▶ Try it: No picture belongs in the answer; every other part of the listing below is to be transcribed exactly.

━━ Material provided

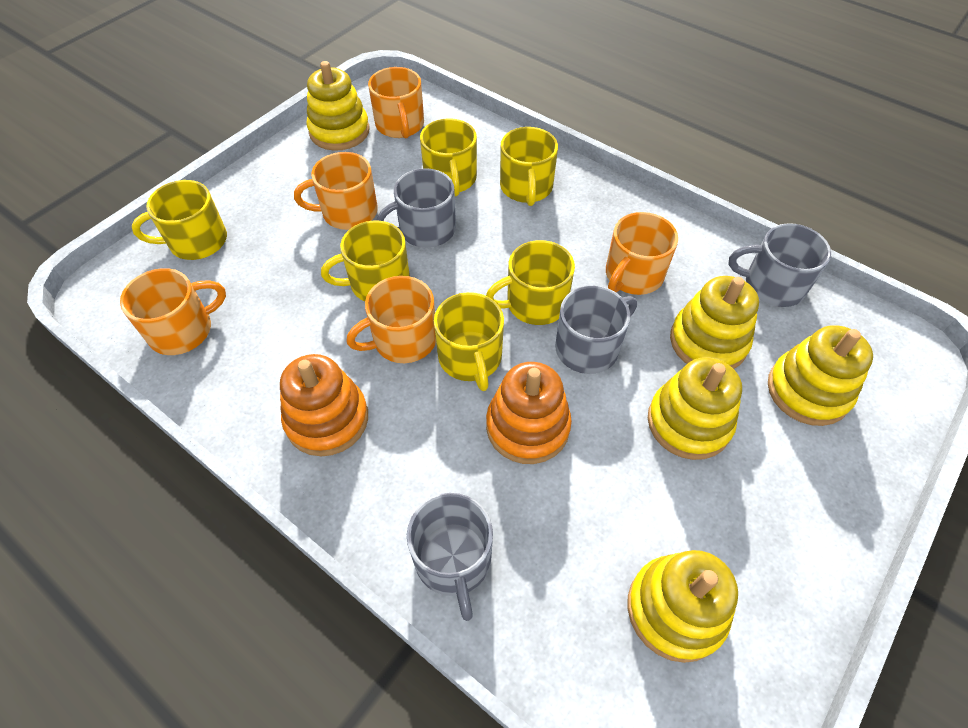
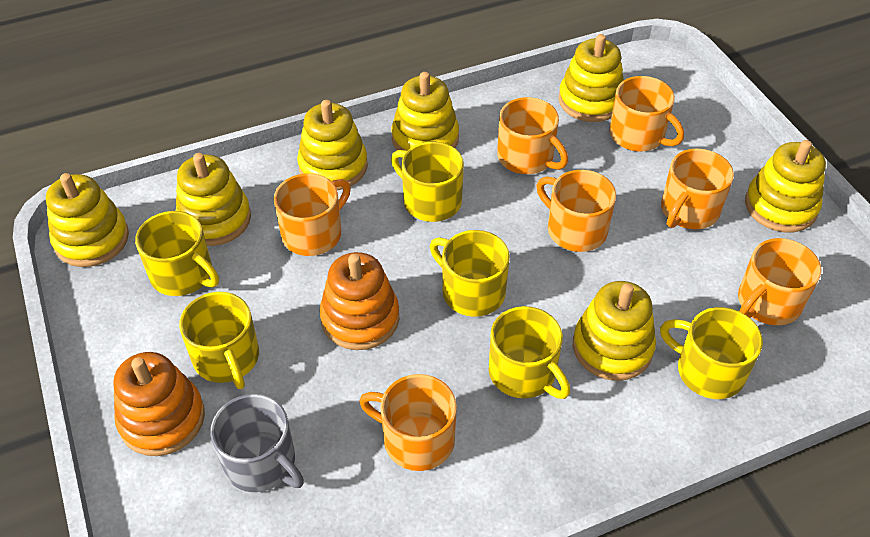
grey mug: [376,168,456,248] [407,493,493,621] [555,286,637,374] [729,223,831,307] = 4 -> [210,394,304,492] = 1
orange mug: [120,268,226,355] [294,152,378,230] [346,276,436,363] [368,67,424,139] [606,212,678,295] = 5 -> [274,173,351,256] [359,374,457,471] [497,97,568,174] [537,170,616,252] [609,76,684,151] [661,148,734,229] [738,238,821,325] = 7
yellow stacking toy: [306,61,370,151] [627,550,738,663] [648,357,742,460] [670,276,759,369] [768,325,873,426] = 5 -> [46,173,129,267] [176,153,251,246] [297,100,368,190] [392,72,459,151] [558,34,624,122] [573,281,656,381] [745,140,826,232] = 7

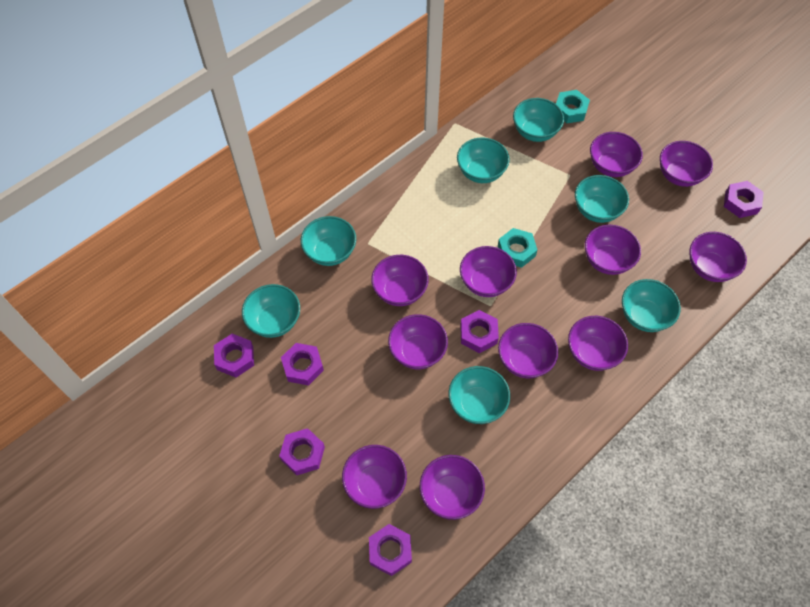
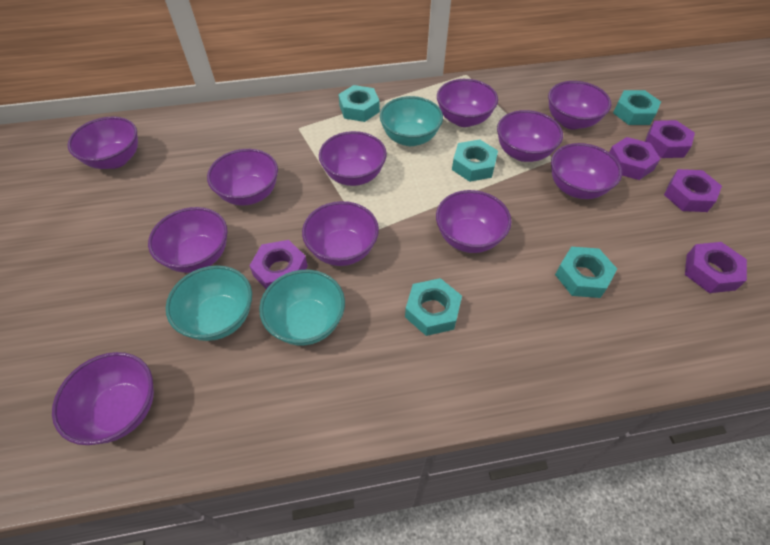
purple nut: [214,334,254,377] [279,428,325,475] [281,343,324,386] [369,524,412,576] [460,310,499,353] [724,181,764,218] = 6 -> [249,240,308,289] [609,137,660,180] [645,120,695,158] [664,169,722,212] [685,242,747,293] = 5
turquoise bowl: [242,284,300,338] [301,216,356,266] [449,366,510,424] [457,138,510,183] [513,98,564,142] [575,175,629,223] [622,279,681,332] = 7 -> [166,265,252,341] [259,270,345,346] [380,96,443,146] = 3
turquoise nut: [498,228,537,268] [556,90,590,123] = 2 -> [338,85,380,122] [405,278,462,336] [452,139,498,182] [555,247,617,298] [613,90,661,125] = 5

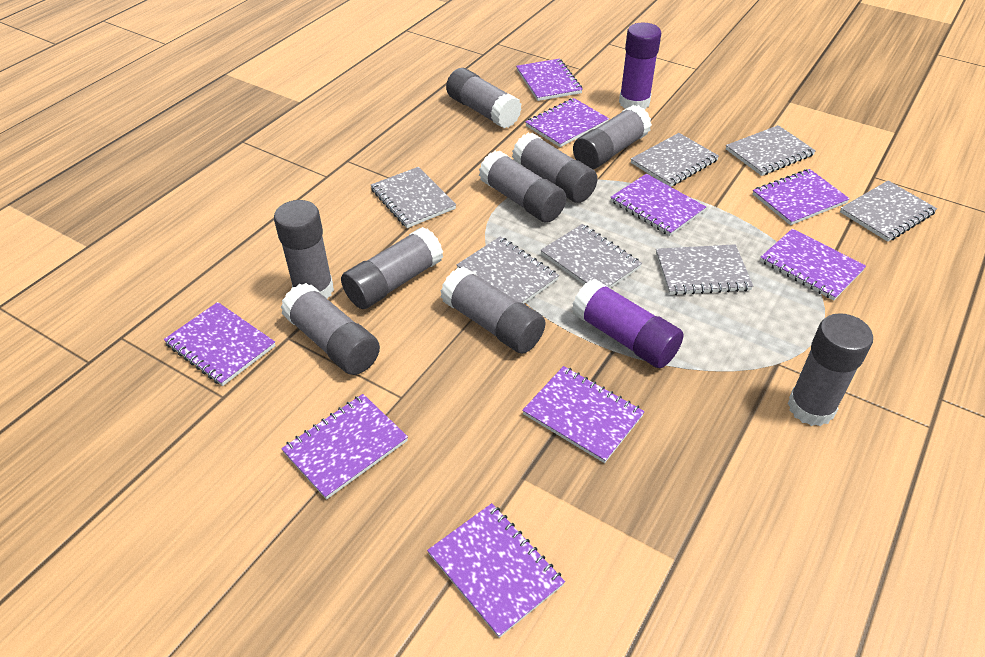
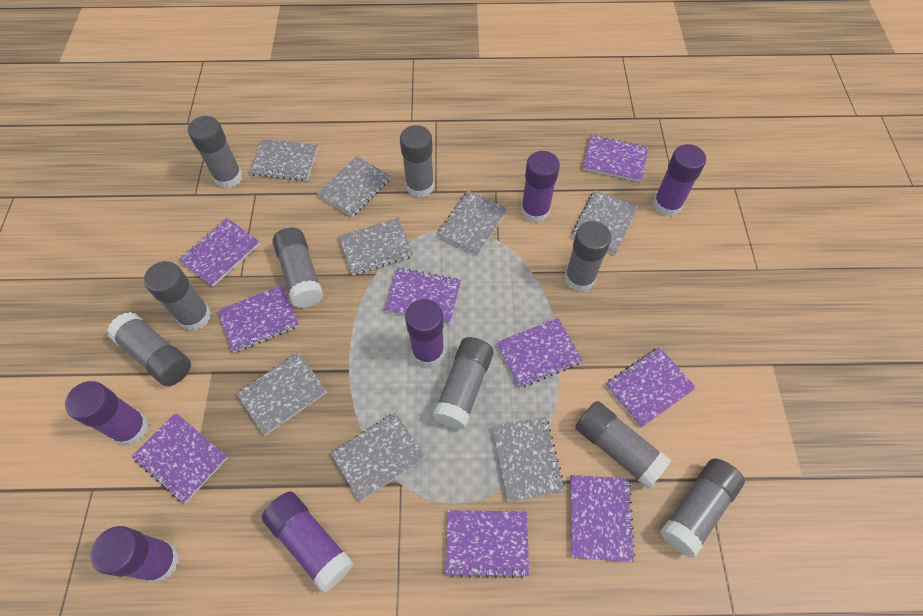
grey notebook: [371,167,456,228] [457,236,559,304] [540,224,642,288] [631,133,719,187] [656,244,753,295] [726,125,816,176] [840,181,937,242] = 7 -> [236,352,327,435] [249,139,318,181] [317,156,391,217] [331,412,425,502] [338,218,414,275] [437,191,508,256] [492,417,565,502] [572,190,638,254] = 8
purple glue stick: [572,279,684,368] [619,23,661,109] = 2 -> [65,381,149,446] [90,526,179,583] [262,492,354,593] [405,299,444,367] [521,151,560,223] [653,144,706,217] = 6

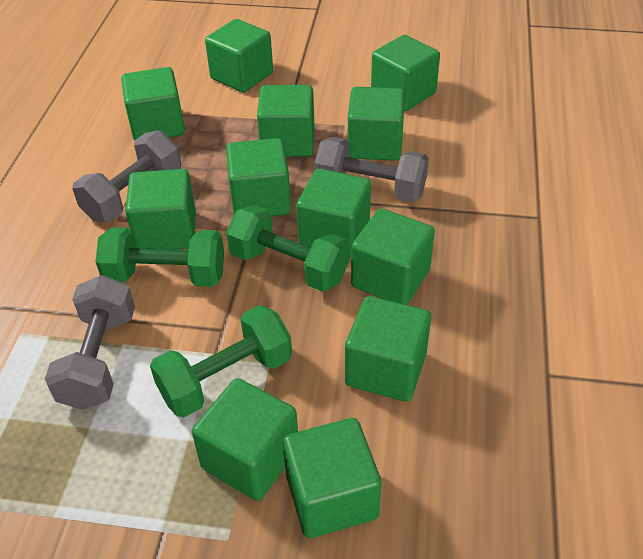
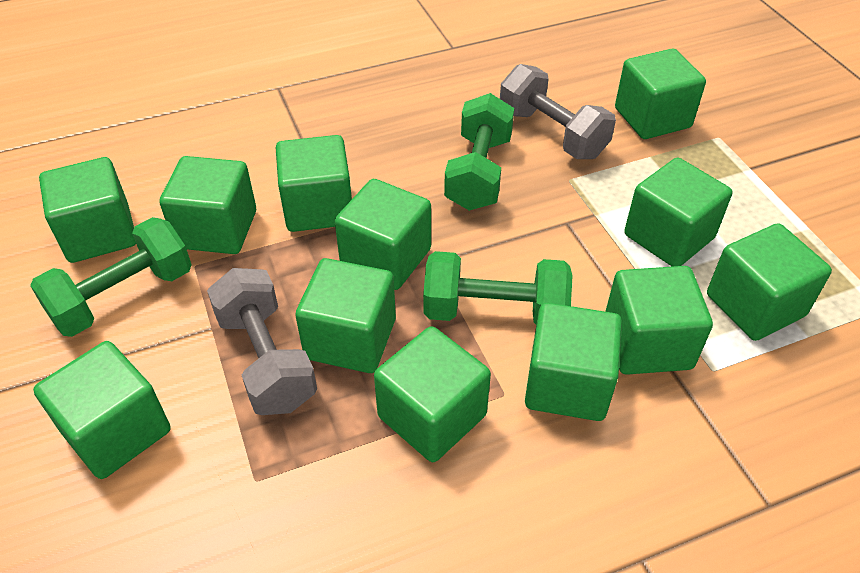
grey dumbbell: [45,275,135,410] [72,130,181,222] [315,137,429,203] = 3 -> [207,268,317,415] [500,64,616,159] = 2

━━━━

▶ Response area:
grey mug: [376,168,456,248] [407,493,493,621] [555,286,637,374] [729,223,831,307] = 4 -> [210,394,304,492] = 1
orange mug: [120,268,226,355] [294,152,378,230] [346,276,436,363] [368,67,424,139] [606,212,678,295] = 5 -> [274,173,351,256] [359,374,457,471] [497,97,568,174] [537,170,616,252] [609,76,684,151] [661,148,734,229] [738,238,821,325] = 7
yellow stacking toy: [306,61,370,151] [627,550,738,663] [648,357,742,460] [670,276,759,369] [768,325,873,426] = 5 -> [46,173,129,267] [176,153,251,246] [297,100,368,190] [392,72,459,151] [558,34,624,122] [573,281,656,381] [745,140,826,232] = 7

purple nut: [214,334,254,377] [279,428,325,475] [281,343,324,386] [369,524,412,576] [460,310,499,353] [724,181,764,218] = 6 -> [249,240,308,289] [609,137,660,180] [645,120,695,158] [664,169,722,212] [685,242,747,293] = 5
turquoise bowl: [242,284,300,338] [301,216,356,266] [449,366,510,424] [457,138,510,183] [513,98,564,142] [575,175,629,223] [622,279,681,332] = 7 -> [166,265,252,341] [259,270,345,346] [380,96,443,146] = 3
turquoise nut: [498,228,537,268] [556,90,590,123] = 2 -> [338,85,380,122] [405,278,462,336] [452,139,498,182] [555,247,617,298] [613,90,661,125] = 5

grey notebook: [371,167,456,228] [457,236,559,304] [540,224,642,288] [631,133,719,187] [656,244,753,295] [726,125,816,176] [840,181,937,242] = 7 -> [236,352,327,435] [249,139,318,181] [317,156,391,217] [331,412,425,502] [338,218,414,275] [437,191,508,256] [492,417,565,502] [572,190,638,254] = 8
purple glue stick: [572,279,684,368] [619,23,661,109] = 2 -> [65,381,149,446] [90,526,179,583] [262,492,354,593] [405,299,444,367] [521,151,560,223] [653,144,706,217] = 6

grey dumbbell: [45,275,135,410] [72,130,181,222] [315,137,429,203] = 3 -> [207,268,317,415] [500,64,616,159] = 2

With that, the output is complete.